**Exercise objective**
Tally the lines below that hold the string "moved", and give only the tally.

**Available records**

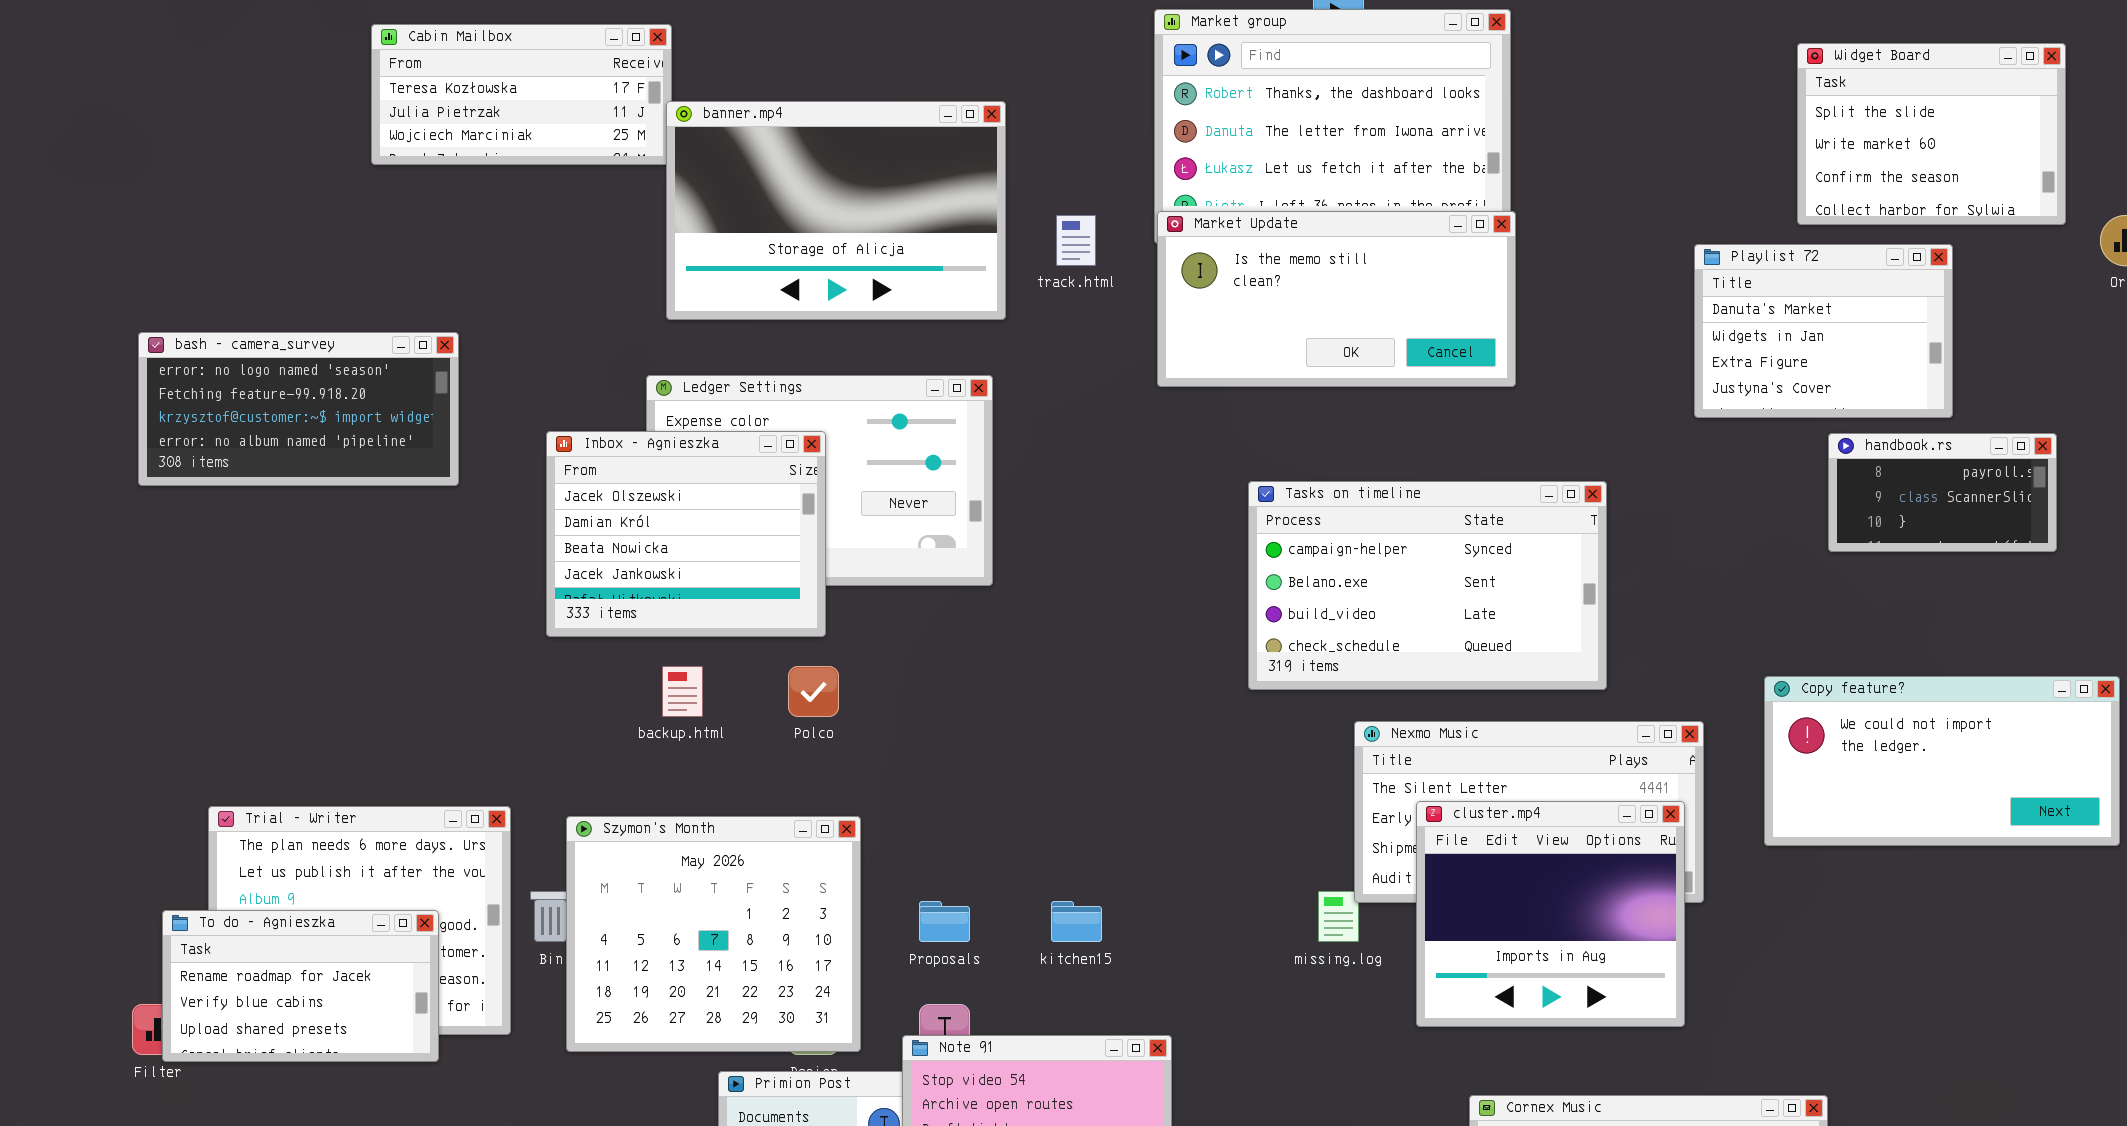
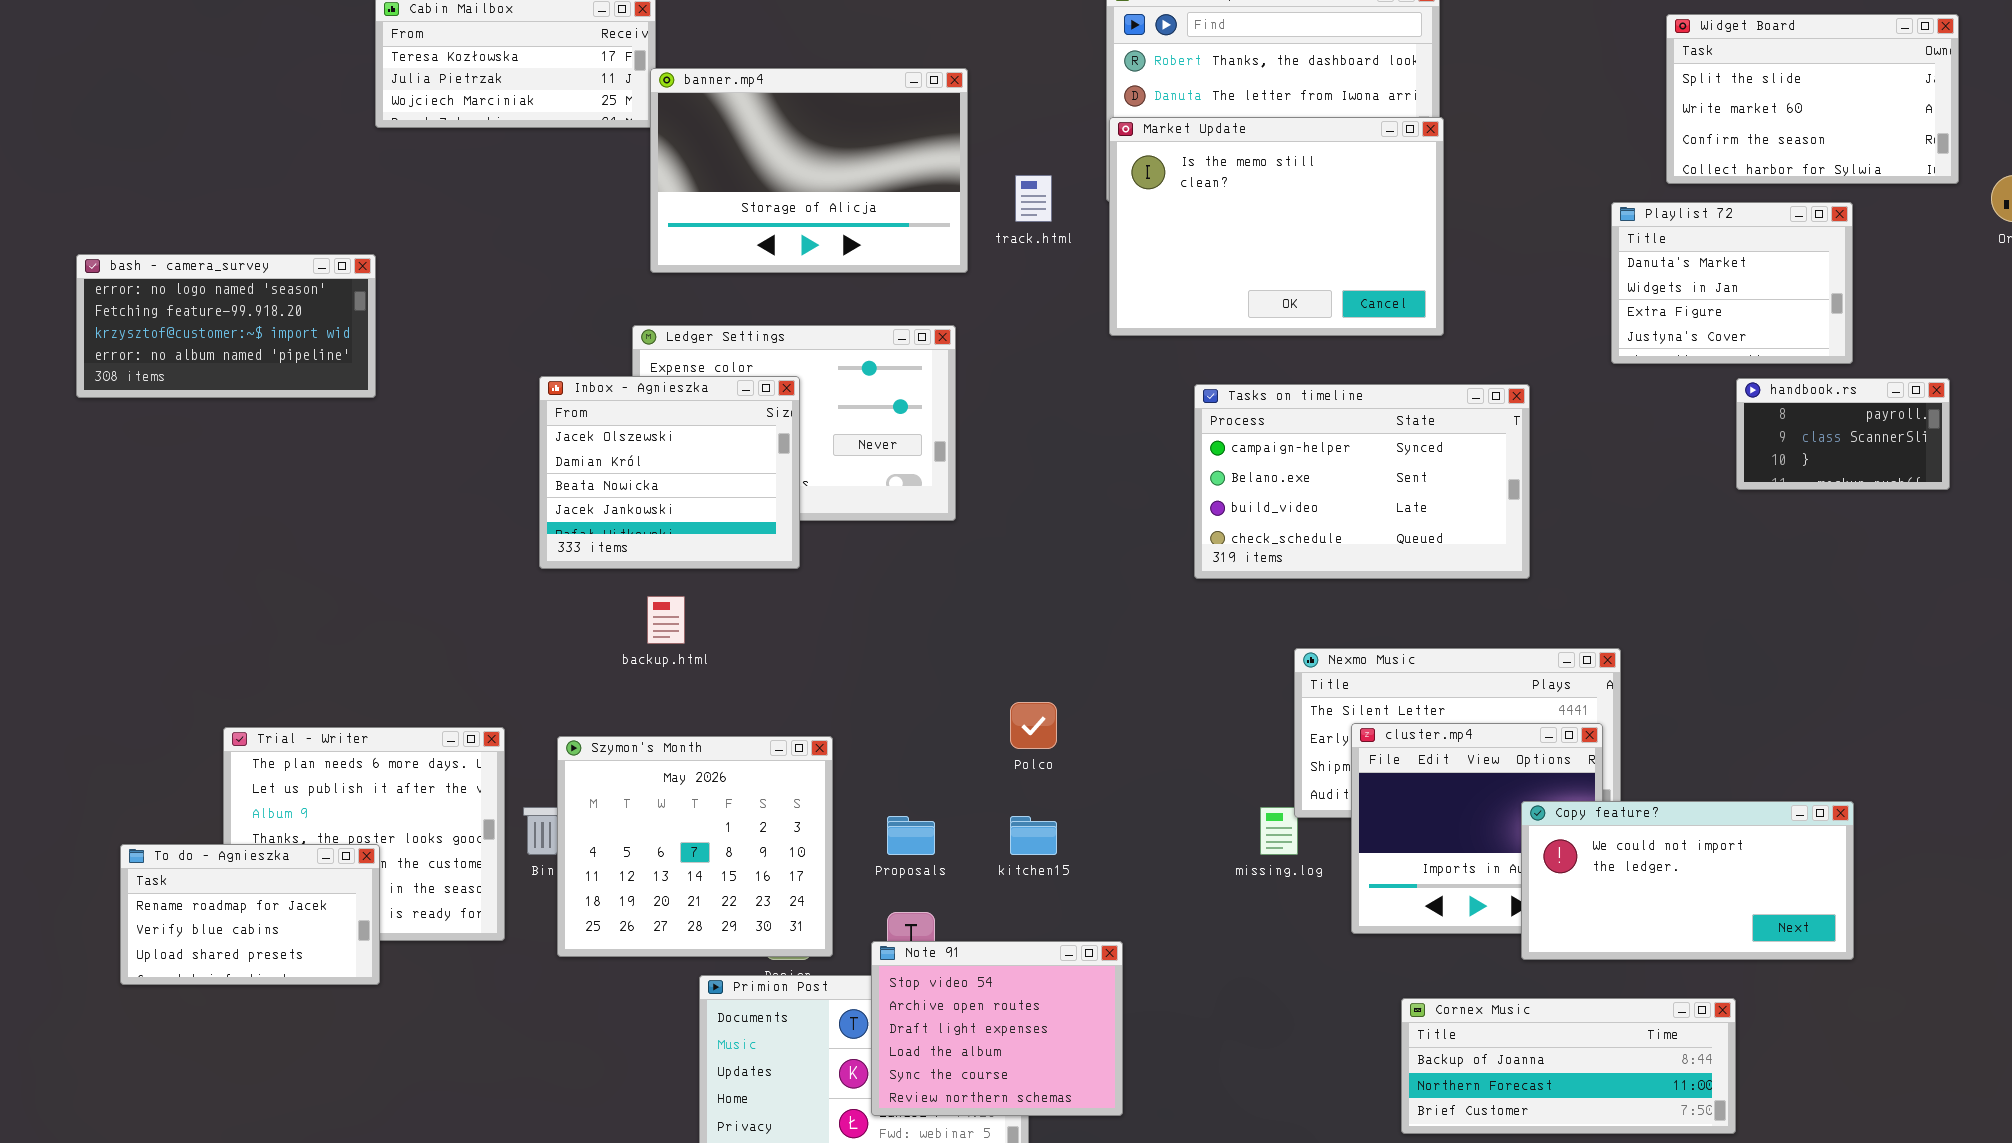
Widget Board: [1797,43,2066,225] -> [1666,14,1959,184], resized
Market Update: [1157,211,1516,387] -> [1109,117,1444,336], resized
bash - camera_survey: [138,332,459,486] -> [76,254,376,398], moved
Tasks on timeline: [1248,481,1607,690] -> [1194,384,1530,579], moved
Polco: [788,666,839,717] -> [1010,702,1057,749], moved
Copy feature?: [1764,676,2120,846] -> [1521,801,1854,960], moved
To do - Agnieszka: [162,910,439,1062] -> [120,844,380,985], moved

**Response for this exercise**
5